# EXERCISE BRIEF:
Beginning with the line that includes "cyan square: (79, 601)" and ending with the last line of the listing below, write out each line exactly, with no other output.

# DATASET:

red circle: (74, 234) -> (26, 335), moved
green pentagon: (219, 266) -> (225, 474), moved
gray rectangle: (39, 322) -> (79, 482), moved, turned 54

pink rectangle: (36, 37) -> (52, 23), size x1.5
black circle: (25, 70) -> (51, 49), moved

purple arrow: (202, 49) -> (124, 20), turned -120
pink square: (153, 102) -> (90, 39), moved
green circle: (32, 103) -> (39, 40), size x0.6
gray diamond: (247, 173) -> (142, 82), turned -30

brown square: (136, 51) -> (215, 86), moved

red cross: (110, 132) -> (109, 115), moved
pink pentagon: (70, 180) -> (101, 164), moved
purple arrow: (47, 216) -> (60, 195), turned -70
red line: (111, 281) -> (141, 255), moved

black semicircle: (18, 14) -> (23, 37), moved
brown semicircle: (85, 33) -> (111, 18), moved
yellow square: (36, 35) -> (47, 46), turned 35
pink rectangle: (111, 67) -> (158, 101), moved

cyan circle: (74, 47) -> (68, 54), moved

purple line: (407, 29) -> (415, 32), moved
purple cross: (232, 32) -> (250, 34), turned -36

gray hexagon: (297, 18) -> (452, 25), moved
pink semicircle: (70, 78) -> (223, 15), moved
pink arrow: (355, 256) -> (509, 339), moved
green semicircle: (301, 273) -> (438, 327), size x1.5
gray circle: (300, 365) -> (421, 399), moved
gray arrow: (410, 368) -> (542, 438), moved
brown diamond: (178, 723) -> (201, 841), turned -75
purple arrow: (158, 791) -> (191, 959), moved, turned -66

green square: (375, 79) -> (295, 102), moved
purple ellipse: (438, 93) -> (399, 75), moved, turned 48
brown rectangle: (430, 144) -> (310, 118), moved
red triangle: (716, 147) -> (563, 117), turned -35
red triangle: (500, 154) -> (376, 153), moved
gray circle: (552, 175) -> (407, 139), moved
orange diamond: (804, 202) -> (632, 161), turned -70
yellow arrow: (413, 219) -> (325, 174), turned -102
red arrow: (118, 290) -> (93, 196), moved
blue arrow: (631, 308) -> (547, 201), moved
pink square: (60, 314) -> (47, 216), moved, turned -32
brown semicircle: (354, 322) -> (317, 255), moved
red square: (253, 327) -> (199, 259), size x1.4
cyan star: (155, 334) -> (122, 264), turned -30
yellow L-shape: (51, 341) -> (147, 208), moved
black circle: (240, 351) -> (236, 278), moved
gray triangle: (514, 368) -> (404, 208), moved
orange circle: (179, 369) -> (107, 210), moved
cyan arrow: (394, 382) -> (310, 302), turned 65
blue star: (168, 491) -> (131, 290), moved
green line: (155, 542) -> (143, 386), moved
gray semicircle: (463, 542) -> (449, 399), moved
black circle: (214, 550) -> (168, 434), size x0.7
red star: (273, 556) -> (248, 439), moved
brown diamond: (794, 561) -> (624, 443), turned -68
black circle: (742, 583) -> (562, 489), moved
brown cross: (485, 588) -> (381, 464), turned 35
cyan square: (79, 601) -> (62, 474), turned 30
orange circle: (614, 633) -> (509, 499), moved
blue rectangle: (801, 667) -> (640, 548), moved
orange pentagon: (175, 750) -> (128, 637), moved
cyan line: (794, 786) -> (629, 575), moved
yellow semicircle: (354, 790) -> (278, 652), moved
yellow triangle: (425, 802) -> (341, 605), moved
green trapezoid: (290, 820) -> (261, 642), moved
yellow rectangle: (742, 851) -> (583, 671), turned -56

# EXPECTED ANSWER:
cyan square: (79, 601) -> (62, 474), turned 30
orange circle: (614, 633) -> (509, 499), moved
blue rectangle: (801, 667) -> (640, 548), moved
orange pentagon: (175, 750) -> (128, 637), moved
cyan line: (794, 786) -> (629, 575), moved
yellow semicircle: (354, 790) -> (278, 652), moved
yellow triangle: (425, 802) -> (341, 605), moved
green trapezoid: (290, 820) -> (261, 642), moved
yellow rectangle: (742, 851) -> (583, 671), turned -56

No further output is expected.